→ Problem to solve
List each line in the items below that contains the string "breathe".

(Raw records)
———

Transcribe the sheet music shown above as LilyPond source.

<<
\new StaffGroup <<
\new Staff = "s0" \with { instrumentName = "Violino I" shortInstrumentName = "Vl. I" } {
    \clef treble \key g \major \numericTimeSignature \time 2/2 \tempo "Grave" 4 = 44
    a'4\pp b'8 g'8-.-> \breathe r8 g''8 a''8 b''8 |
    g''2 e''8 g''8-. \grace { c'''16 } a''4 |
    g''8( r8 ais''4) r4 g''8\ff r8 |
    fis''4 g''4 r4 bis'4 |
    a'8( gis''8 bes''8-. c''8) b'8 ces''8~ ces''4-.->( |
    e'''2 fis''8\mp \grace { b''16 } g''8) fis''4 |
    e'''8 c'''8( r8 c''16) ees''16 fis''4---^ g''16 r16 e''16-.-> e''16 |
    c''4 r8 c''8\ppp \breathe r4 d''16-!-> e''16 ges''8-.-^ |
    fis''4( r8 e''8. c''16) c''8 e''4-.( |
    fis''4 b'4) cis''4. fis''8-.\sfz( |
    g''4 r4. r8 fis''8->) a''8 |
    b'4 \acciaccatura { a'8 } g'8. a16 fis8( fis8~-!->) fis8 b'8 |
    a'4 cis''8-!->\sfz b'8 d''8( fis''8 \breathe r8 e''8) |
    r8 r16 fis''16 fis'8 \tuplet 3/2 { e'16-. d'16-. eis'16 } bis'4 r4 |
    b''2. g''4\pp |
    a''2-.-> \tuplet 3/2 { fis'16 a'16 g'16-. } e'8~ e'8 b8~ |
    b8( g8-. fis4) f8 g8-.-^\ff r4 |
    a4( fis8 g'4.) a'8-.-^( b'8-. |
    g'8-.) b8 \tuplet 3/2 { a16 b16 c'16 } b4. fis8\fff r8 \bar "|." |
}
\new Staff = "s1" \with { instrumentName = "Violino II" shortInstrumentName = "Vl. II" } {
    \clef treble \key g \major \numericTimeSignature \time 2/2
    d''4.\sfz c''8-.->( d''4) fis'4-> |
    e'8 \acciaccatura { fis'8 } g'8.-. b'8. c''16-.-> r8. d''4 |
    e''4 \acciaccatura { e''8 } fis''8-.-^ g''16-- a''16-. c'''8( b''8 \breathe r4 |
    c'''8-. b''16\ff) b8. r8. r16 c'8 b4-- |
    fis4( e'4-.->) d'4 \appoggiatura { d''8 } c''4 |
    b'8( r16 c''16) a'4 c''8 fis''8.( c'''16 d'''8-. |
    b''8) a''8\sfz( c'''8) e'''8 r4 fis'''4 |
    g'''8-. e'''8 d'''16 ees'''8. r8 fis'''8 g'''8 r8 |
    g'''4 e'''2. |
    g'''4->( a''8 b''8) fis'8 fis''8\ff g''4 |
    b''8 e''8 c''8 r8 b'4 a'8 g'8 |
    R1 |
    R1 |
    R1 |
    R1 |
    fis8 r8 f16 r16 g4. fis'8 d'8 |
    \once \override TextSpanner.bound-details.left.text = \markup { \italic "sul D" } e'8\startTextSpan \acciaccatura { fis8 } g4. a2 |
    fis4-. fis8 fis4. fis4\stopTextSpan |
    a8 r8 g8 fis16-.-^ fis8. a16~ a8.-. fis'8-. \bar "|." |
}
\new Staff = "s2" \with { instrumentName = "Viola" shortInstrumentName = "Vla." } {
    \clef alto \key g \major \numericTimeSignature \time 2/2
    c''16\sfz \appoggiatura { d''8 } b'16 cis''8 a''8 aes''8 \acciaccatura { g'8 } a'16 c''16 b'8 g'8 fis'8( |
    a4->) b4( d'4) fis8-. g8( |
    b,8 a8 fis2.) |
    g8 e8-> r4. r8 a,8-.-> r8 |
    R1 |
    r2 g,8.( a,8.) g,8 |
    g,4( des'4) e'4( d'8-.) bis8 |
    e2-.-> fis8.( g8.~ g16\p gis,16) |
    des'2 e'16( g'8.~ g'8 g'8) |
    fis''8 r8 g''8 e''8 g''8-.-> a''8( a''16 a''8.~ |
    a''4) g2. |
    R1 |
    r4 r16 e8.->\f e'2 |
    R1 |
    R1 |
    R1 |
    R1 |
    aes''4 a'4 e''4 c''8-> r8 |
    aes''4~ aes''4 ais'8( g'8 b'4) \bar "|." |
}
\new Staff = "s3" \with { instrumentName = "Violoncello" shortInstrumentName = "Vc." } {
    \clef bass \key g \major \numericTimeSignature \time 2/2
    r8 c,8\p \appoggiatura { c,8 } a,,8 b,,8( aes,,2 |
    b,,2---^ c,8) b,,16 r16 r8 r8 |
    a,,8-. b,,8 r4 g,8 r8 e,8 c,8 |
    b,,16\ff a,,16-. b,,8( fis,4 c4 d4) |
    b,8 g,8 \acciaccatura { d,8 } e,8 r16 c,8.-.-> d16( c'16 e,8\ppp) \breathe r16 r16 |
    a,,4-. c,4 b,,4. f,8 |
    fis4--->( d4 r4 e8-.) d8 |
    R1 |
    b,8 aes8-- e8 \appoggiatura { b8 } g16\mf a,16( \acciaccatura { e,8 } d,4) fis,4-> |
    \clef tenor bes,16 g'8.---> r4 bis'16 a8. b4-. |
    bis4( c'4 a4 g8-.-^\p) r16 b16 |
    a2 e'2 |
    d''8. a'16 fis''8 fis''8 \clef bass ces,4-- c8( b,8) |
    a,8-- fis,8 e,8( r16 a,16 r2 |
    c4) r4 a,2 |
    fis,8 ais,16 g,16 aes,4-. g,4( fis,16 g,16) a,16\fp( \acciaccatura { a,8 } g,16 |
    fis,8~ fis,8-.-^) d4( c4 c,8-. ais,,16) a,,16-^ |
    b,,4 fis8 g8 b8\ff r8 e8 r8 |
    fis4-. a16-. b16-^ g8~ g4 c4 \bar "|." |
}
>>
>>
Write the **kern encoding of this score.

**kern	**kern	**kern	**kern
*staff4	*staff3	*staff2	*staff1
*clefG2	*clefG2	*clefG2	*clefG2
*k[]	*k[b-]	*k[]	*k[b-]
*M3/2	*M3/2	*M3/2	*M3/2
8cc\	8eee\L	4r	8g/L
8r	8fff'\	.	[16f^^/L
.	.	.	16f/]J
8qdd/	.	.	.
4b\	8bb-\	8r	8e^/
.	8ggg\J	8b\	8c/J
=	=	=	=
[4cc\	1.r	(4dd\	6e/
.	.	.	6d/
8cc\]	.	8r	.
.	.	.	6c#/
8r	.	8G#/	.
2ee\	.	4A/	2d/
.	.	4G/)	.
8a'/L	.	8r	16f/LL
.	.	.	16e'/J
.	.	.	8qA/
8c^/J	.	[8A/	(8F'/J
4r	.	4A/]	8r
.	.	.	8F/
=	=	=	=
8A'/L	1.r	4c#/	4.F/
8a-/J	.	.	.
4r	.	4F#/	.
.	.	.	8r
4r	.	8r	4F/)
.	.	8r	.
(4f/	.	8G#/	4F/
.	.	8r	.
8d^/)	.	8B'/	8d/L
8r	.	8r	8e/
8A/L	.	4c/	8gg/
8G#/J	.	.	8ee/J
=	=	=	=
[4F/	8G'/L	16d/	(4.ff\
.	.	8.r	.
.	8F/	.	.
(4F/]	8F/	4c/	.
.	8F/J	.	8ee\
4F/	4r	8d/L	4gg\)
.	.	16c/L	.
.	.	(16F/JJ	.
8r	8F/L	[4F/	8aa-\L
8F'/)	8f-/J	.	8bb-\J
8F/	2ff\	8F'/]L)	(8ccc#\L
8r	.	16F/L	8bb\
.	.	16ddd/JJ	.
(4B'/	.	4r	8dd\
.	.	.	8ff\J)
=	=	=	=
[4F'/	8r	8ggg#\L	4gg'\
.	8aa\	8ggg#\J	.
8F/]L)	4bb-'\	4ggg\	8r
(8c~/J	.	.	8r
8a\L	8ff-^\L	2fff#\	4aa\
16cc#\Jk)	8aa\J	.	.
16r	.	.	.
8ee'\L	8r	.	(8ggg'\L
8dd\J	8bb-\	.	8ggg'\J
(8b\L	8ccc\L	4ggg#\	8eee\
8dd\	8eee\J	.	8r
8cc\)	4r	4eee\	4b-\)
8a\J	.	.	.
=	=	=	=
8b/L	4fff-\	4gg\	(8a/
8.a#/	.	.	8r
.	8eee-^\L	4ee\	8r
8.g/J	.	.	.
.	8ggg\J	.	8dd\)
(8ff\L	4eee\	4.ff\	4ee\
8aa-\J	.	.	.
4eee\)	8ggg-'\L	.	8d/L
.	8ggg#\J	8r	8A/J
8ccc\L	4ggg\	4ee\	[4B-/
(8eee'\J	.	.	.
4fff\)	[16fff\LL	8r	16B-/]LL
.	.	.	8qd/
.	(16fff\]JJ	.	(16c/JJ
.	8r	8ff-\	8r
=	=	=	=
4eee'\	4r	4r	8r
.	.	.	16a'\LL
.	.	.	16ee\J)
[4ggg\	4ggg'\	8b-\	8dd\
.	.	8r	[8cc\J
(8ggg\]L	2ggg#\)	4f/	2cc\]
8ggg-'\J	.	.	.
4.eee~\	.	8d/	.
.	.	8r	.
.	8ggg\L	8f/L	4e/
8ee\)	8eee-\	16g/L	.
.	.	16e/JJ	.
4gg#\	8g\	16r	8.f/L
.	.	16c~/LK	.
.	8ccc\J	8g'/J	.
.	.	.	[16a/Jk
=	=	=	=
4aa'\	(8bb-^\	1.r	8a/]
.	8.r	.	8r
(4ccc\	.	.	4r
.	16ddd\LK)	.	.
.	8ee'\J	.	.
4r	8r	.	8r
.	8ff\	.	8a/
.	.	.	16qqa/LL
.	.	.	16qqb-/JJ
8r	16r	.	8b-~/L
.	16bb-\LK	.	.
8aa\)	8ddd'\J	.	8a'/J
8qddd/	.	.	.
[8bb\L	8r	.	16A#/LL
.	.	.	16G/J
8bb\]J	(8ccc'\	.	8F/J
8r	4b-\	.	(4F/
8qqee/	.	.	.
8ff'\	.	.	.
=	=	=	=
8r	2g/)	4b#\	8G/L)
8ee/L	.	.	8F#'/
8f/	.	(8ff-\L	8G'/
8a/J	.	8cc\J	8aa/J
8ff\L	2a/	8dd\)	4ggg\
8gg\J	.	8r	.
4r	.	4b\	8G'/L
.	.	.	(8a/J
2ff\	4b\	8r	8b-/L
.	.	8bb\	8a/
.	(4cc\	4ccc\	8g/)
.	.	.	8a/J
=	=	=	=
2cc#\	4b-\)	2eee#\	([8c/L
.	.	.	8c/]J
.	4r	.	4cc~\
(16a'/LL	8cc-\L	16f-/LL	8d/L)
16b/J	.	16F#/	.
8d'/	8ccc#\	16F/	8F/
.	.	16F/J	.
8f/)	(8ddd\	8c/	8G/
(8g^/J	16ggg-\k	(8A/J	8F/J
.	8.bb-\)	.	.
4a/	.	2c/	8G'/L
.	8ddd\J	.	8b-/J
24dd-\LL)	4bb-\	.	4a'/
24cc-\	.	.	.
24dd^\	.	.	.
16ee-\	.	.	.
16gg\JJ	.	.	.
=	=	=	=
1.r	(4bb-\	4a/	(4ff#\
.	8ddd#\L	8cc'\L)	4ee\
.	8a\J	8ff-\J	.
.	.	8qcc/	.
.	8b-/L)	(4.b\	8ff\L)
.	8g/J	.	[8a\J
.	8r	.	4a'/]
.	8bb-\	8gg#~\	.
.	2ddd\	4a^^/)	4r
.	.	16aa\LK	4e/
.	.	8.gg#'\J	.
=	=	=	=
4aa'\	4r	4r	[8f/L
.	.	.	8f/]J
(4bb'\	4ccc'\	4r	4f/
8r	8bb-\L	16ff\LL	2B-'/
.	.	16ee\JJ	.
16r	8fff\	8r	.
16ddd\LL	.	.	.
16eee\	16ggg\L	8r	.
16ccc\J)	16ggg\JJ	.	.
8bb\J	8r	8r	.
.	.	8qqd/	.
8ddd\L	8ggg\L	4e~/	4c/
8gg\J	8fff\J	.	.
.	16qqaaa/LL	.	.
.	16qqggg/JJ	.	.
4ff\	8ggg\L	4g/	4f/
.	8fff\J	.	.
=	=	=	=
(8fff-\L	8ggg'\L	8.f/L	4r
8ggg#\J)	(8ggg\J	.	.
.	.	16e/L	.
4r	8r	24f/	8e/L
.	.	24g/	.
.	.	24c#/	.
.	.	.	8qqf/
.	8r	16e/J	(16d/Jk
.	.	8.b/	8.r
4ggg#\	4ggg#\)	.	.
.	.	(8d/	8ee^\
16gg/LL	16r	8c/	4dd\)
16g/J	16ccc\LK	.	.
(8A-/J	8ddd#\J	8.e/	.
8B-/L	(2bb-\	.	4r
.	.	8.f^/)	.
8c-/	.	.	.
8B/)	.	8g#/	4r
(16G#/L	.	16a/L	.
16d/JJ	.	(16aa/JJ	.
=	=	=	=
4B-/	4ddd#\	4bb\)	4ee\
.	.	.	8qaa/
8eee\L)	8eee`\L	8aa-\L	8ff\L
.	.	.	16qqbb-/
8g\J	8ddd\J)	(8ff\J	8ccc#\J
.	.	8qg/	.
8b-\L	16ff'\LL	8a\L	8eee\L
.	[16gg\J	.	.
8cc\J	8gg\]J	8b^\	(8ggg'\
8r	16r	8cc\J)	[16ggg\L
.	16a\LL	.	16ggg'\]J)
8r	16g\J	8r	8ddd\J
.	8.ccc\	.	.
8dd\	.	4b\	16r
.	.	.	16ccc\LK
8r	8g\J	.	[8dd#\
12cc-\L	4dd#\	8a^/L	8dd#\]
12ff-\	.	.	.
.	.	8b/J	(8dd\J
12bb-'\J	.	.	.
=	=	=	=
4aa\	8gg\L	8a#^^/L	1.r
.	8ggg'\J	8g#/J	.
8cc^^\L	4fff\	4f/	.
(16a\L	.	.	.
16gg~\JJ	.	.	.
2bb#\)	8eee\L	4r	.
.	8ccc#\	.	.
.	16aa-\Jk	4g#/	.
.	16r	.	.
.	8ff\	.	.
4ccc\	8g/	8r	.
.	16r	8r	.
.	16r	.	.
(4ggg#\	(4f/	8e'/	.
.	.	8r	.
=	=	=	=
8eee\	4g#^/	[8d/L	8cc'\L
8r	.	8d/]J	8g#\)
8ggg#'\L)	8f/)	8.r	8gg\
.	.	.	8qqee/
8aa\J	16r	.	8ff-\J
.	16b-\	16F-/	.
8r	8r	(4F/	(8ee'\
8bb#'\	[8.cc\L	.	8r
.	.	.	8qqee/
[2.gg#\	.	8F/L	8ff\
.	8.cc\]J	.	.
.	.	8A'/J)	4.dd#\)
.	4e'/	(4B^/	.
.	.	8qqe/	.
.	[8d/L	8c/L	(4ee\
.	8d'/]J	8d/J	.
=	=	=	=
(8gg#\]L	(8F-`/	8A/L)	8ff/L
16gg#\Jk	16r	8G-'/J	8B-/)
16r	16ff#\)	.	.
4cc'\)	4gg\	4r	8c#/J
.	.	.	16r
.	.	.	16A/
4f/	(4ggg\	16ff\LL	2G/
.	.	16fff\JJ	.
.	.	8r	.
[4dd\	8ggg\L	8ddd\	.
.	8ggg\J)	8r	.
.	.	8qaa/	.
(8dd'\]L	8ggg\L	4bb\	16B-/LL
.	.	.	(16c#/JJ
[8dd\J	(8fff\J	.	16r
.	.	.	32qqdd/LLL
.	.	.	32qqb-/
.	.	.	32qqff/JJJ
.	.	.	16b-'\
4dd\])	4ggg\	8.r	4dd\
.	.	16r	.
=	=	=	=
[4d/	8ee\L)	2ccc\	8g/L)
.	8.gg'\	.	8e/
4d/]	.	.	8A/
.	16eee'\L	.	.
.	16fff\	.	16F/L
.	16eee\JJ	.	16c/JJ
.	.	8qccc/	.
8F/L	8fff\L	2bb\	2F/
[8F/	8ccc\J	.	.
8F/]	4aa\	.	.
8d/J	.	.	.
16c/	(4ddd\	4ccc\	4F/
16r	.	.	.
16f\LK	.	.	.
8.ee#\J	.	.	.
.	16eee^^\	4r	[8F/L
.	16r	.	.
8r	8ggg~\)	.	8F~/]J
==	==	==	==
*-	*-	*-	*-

———

→ Answer for the task
    a'4\pp b'8 g'8-.-> \breathe r8 g''8 a''8 b''8 |
    c''4 r8 c''8\ppp \breathe r4 d''16-!-> e''16 ges''8-.-^ |
    a'4 cis''8-!->\sfz b'8 d''8( fis''8 \breathe r8 e''8) |
    e''4 \acciaccatura { e''8 } fis''8-.-^ g''16-- a''16-. c'''8( b''8 \breathe r4 |
    b,8 g,8 \acciaccatura { d,8 } e,8 r16 c,8.-.-> d16( c'16 e,8\ppp) \breathe r16 r16 |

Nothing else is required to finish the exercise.